## Your objective
What you print should match the entries exactly, only without the pictures.

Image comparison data
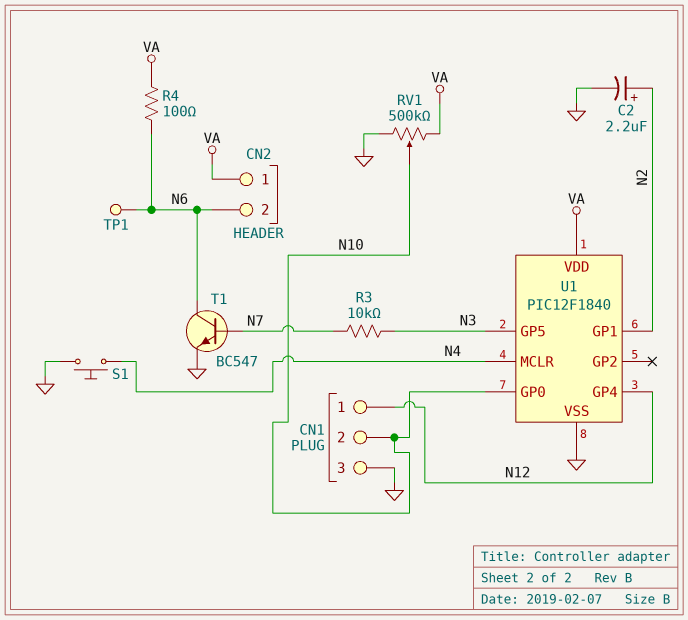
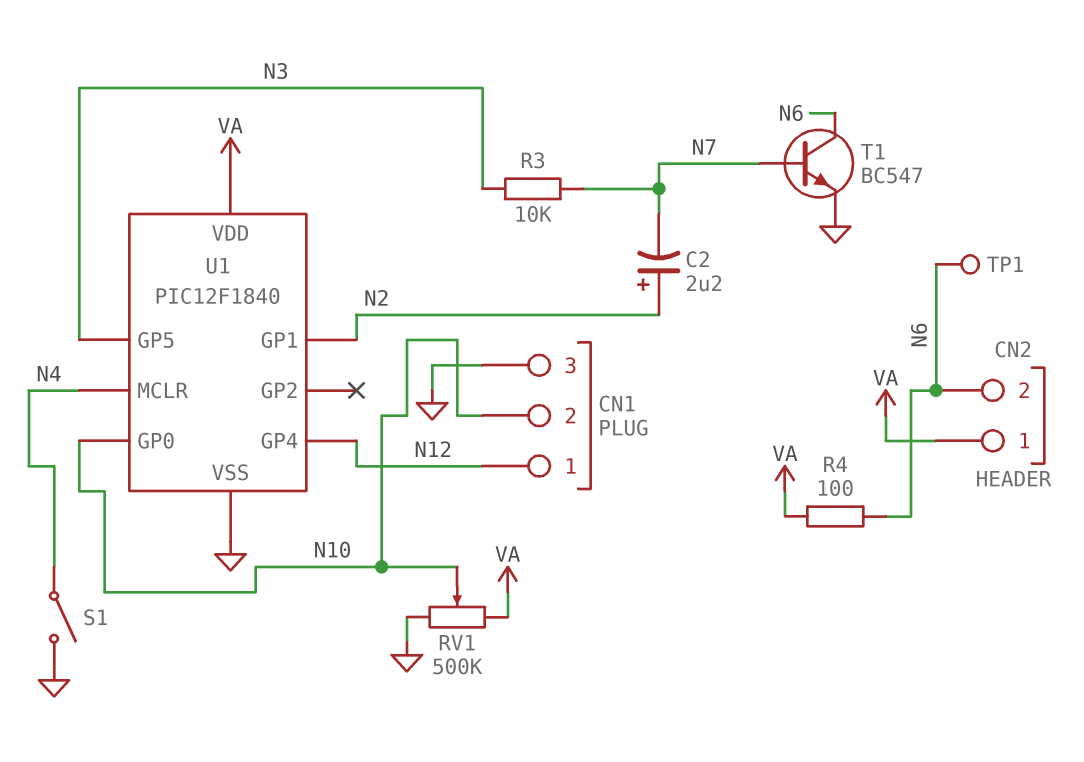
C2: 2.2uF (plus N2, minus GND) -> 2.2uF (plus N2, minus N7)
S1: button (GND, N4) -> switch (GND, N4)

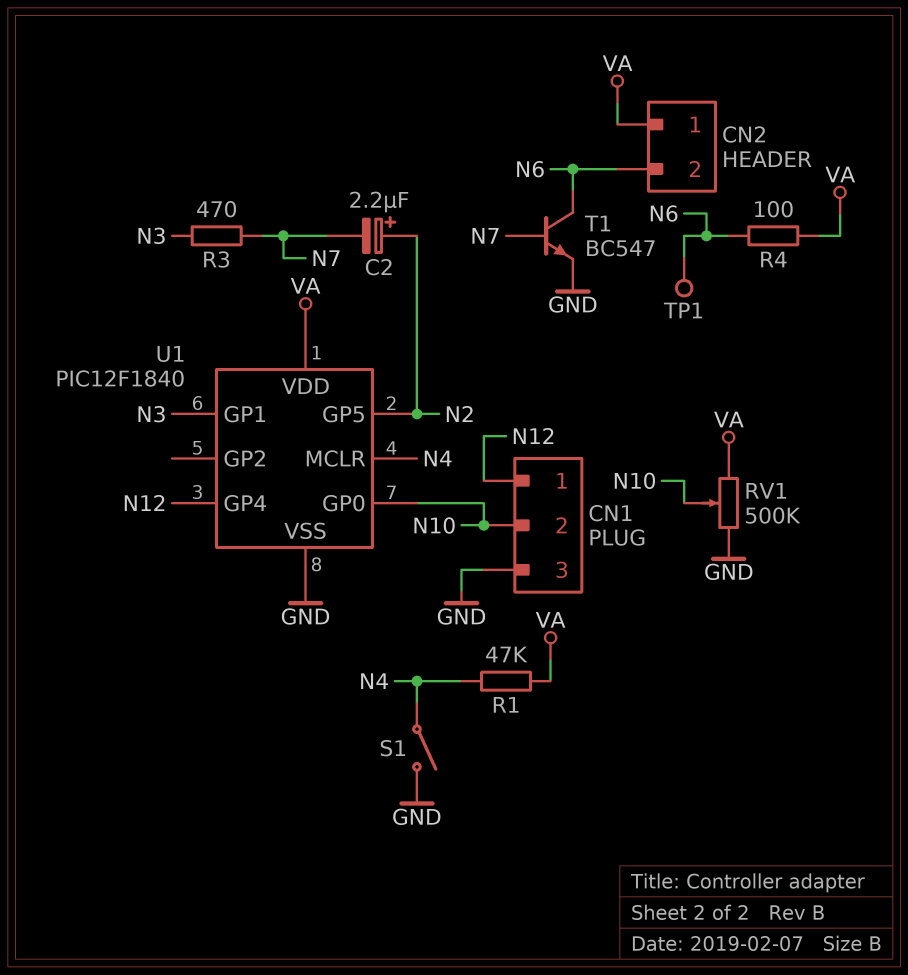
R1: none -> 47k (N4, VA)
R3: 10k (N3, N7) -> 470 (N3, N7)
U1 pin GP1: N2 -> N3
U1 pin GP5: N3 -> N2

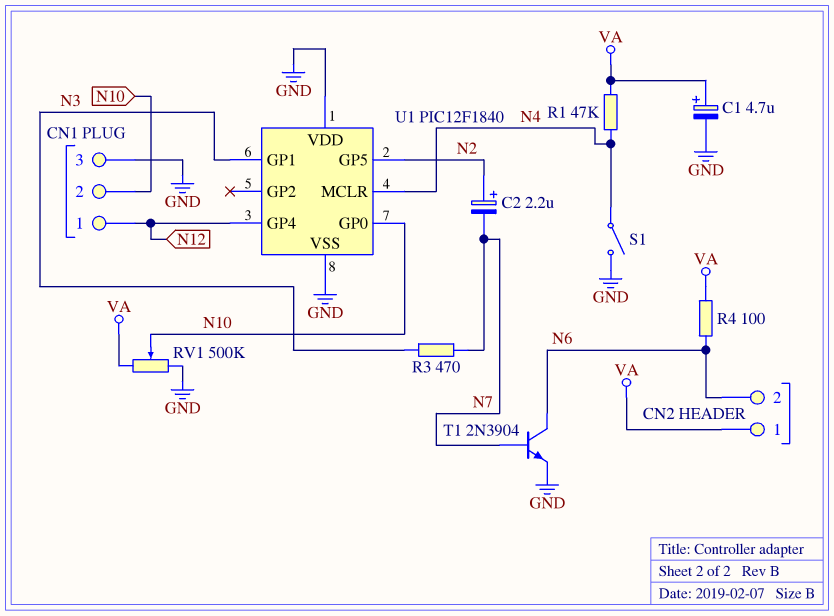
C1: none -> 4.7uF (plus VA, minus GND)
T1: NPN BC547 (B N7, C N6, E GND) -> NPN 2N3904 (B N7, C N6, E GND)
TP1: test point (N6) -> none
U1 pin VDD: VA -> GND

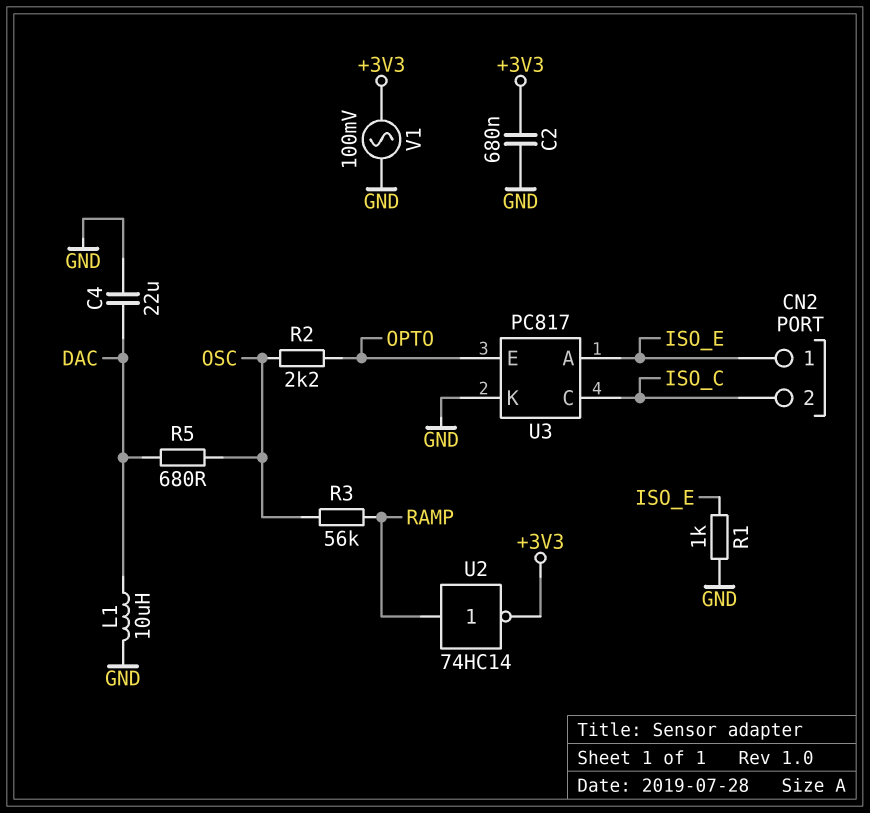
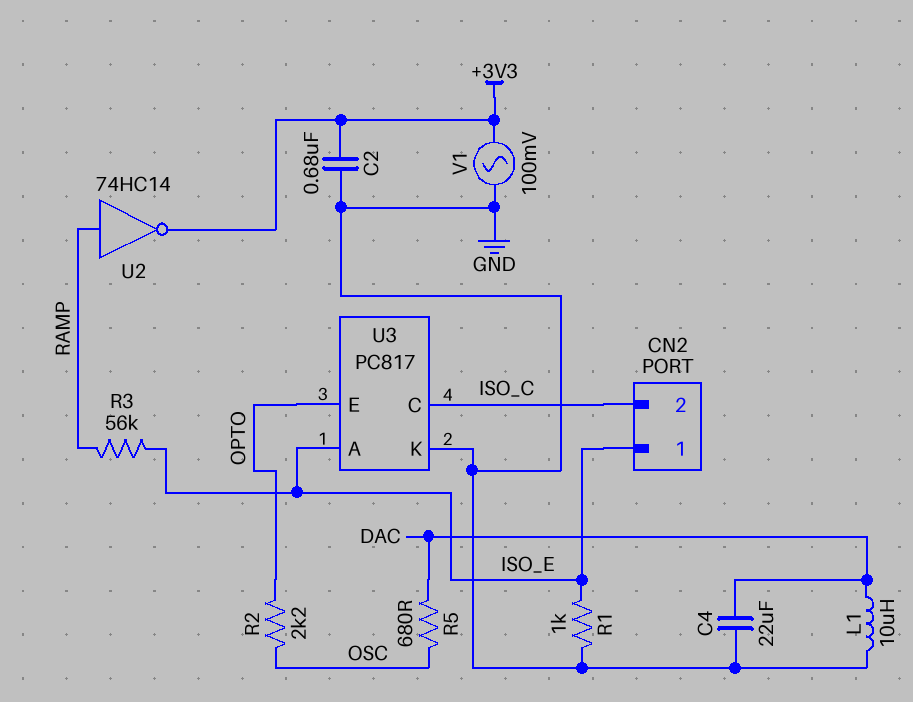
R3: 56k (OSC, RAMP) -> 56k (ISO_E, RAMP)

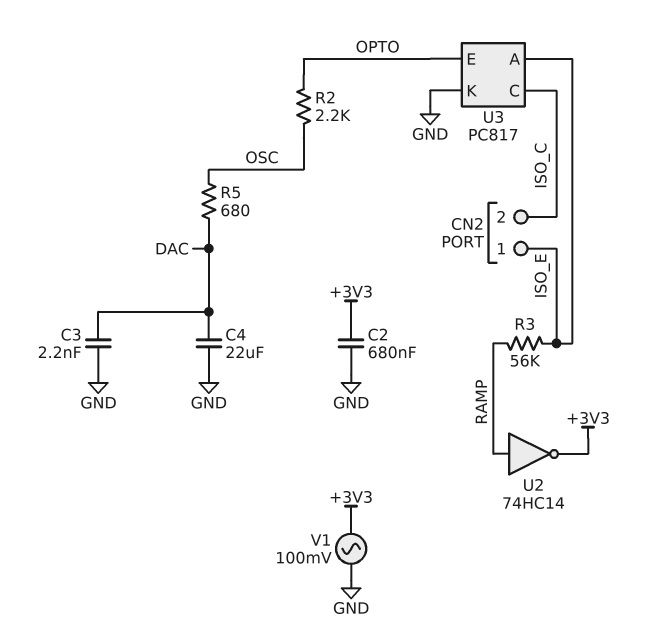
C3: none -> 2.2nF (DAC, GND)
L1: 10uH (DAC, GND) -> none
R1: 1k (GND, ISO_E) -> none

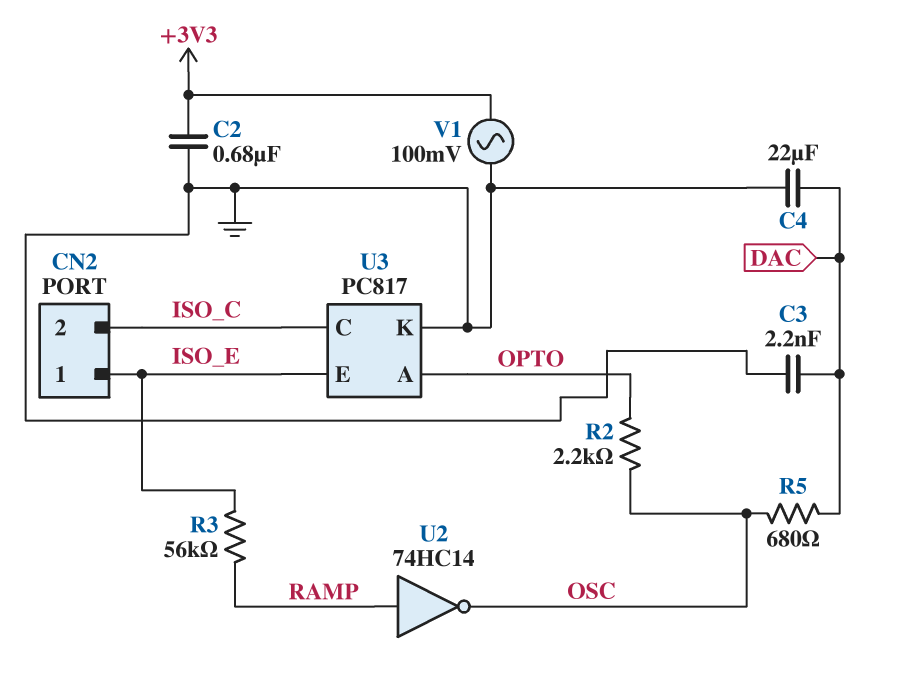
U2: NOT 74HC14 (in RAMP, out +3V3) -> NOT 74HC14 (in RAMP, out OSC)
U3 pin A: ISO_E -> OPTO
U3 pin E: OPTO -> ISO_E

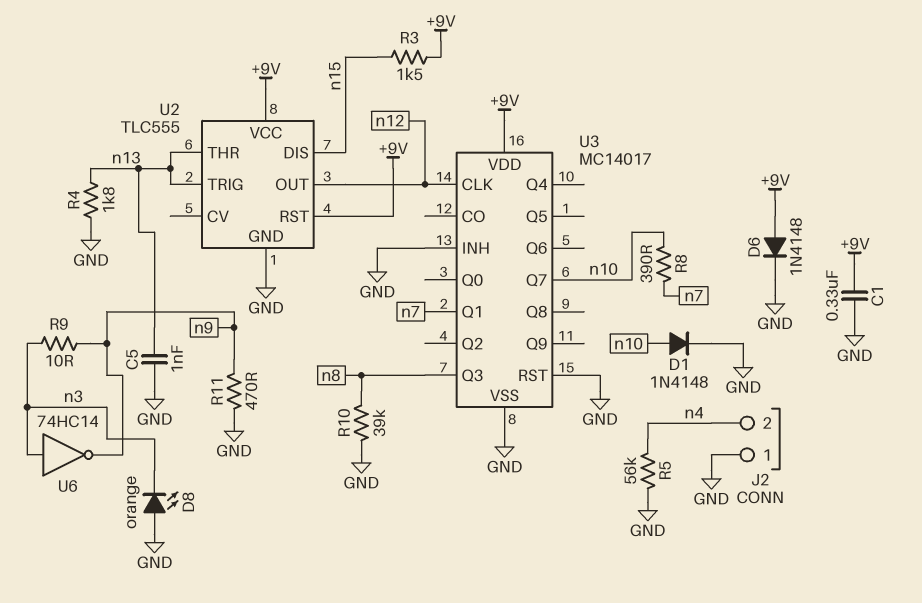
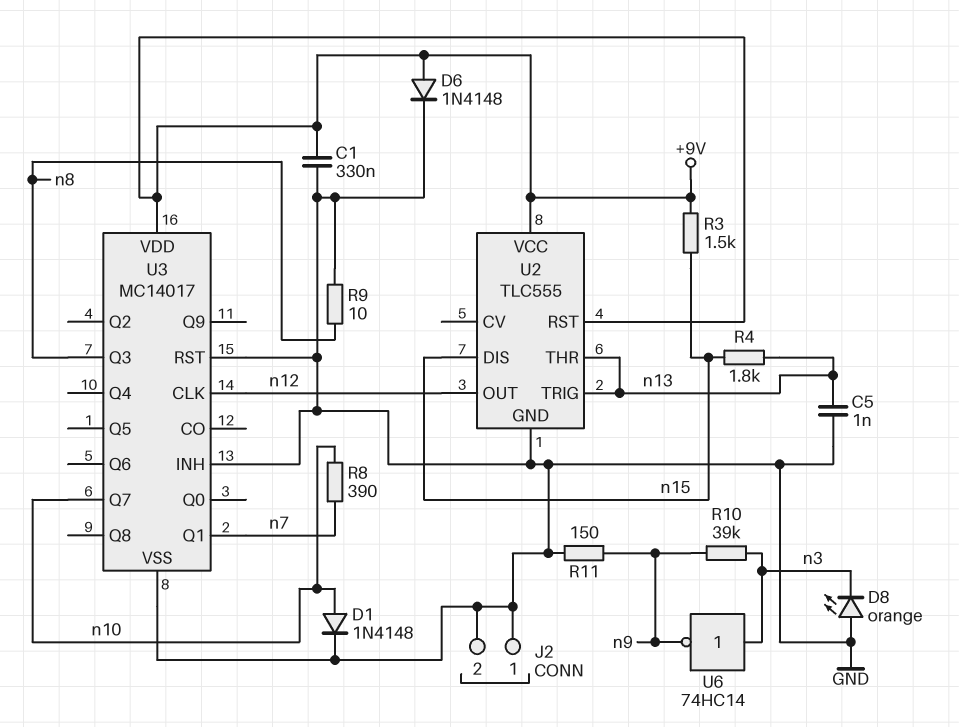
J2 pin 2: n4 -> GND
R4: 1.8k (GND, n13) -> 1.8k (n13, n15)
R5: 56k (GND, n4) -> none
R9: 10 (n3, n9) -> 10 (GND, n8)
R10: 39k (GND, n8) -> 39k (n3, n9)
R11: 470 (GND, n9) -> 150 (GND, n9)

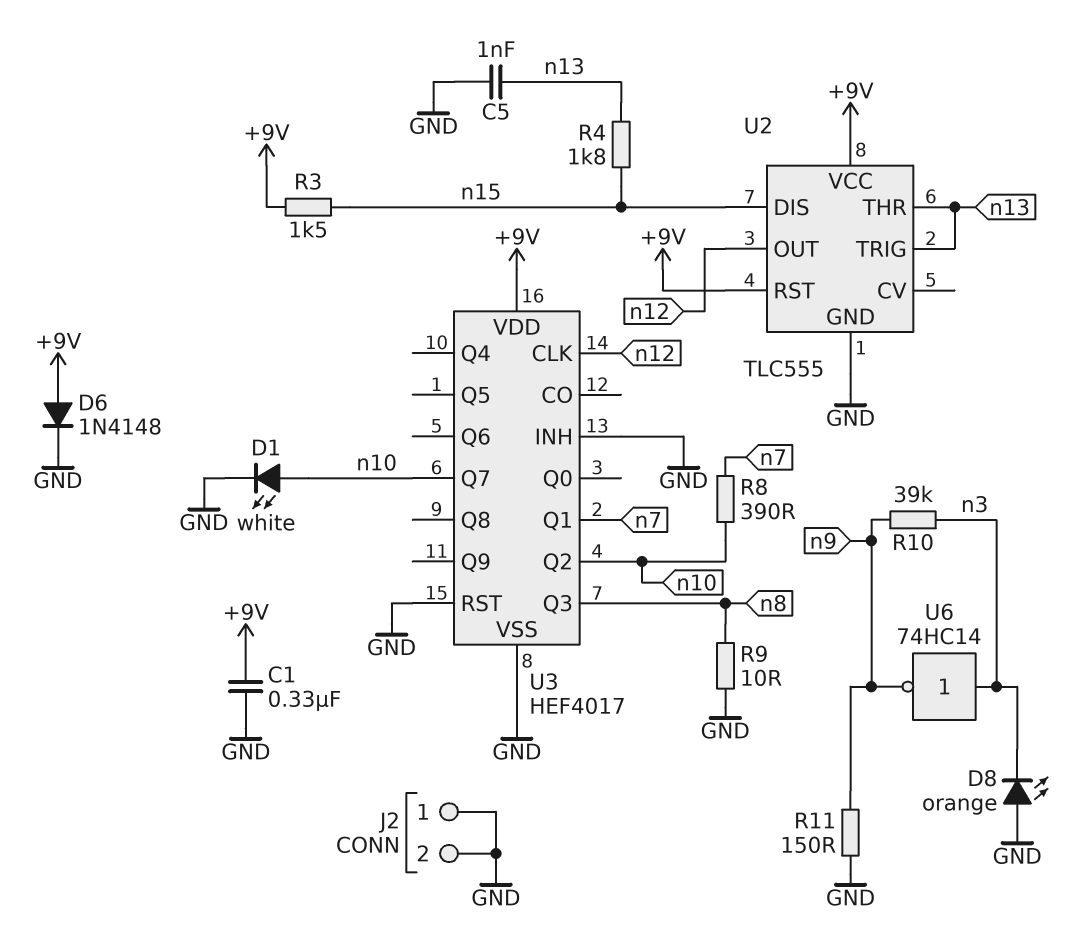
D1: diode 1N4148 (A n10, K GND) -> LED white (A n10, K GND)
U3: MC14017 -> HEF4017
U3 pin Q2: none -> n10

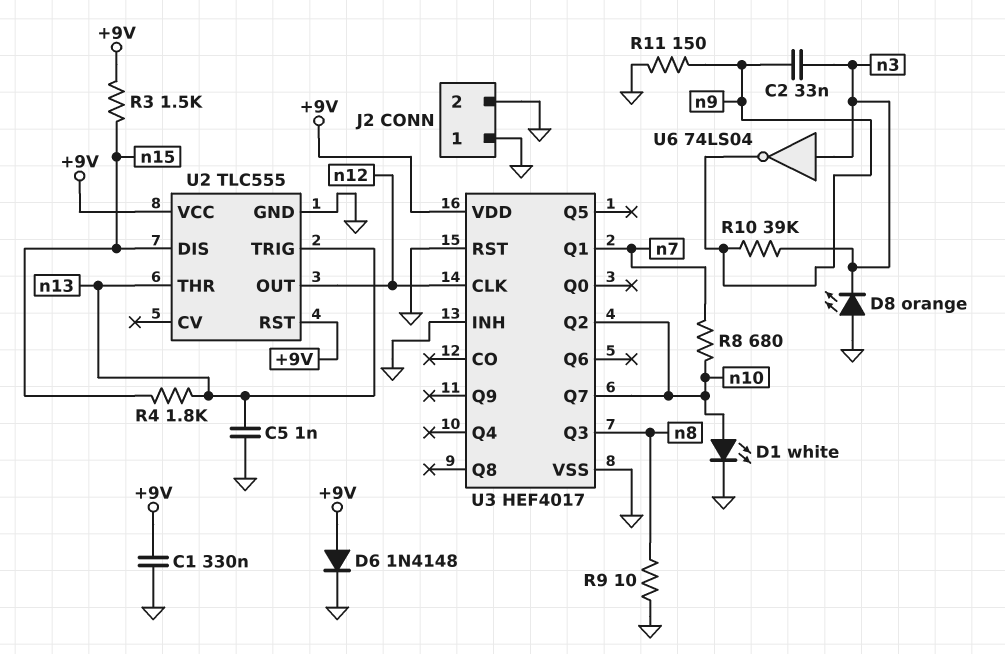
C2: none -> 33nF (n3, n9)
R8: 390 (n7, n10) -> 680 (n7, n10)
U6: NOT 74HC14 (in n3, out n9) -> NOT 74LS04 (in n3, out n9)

## Solution to this exercise
C2: 2.2uF (plus N2, minus GND) -> 2.2uF (plus N2, minus N7)
S1: button (GND, N4) -> switch (GND, N4)

R1: none -> 47k (N4, VA)
R3: 10k (N3, N7) -> 470 (N3, N7)
U1 pin GP1: N2 -> N3
U1 pin GP5: N3 -> N2

C1: none -> 4.7uF (plus VA, minus GND)
T1: NPN BC547 (B N7, C N6, E GND) -> NPN 2N3904 (B N7, C N6, E GND)
TP1: test point (N6) -> none
U1 pin VDD: VA -> GND

R3: 56k (OSC, RAMP) -> 56k (ISO_E, RAMP)

C3: none -> 2.2nF (DAC, GND)
L1: 10uH (DAC, GND) -> none
R1: 1k (GND, ISO_E) -> none

U2: NOT 74HC14 (in RAMP, out +3V3) -> NOT 74HC14 (in RAMP, out OSC)
U3 pin A: ISO_E -> OPTO
U3 pin E: OPTO -> ISO_E

J2 pin 2: n4 -> GND
R4: 1.8k (GND, n13) -> 1.8k (n13, n15)
R5: 56k (GND, n4) -> none
R9: 10 (n3, n9) -> 10 (GND, n8)
R10: 39k (GND, n8) -> 39k (n3, n9)
R11: 470 (GND, n9) -> 150 (GND, n9)

D1: diode 1N4148 (A n10, K GND) -> LED white (A n10, K GND)
U3: MC14017 -> HEF4017
U3 pin Q2: none -> n10

C2: none -> 33nF (n3, n9)
R8: 390 (n7, n10) -> 680 (n7, n10)
U6: NOT 74HC14 (in n3, out n9) -> NOT 74LS04 (in n3, out n9)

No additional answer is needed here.